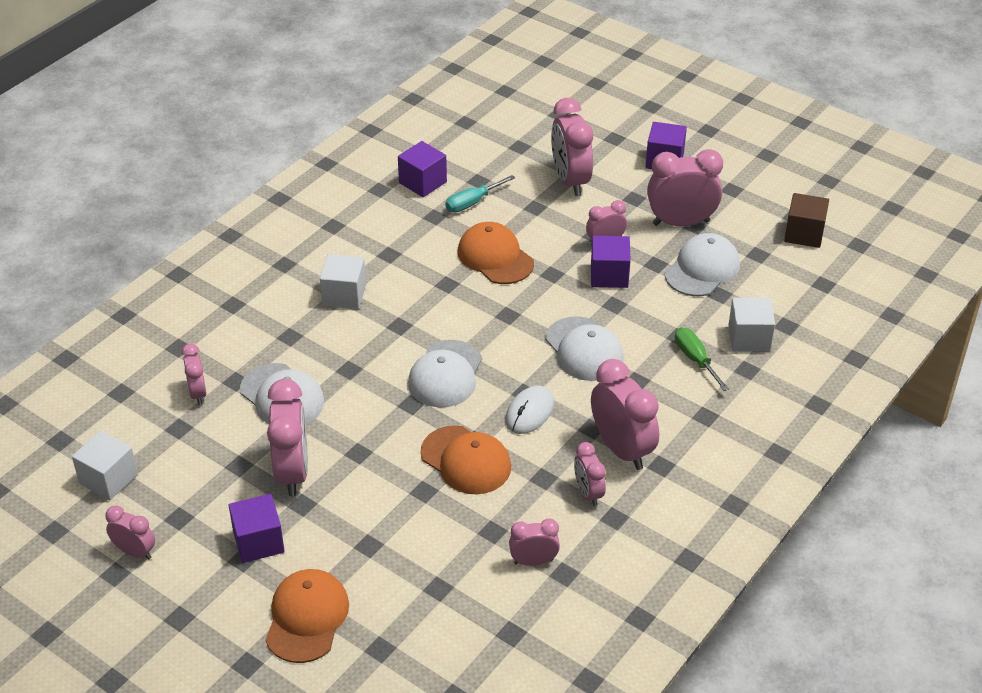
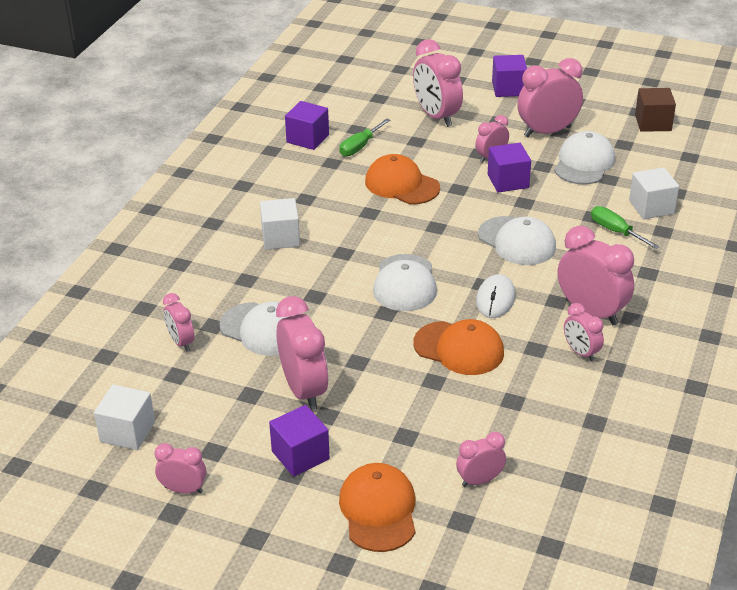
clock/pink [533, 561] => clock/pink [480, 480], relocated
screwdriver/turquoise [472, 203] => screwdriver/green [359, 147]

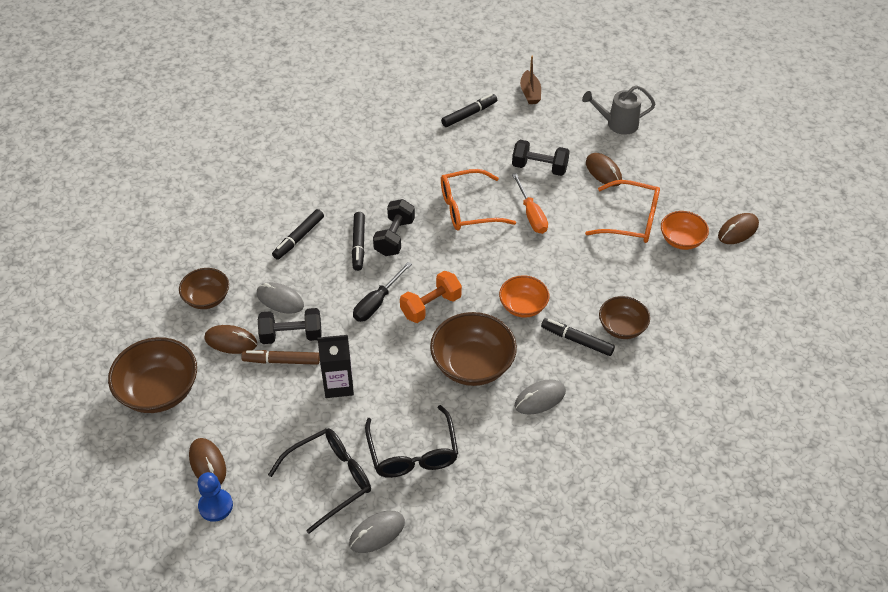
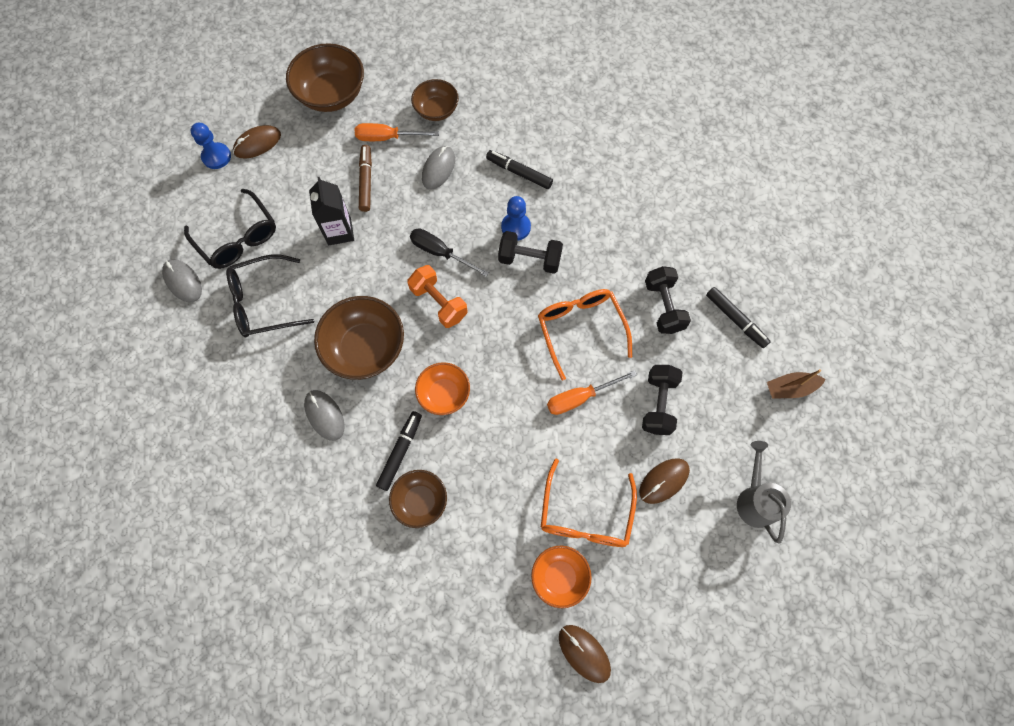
dumbbell/black [291, 335] => dumbbell/black [663, 306], relocated
mouse/brown [231, 341] => screwdriver/orange [387, 138]
marker/black [358, 244] => pawn/blue [516, 227]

Brief: Working from the line that contains "screwdriver/turquoise [472, 203]" to the last line of the listing, please quote each line exactly, pictures excluded.

Result for this exercise:
screwdriver/turquoise [472, 203] => screwdriver/green [359, 147]

dumbbell/black [291, 335] => dumbbell/black [663, 306], relocated
mouse/brown [231, 341] => screwdriver/orange [387, 138]
marker/black [358, 244] => pawn/blue [516, 227]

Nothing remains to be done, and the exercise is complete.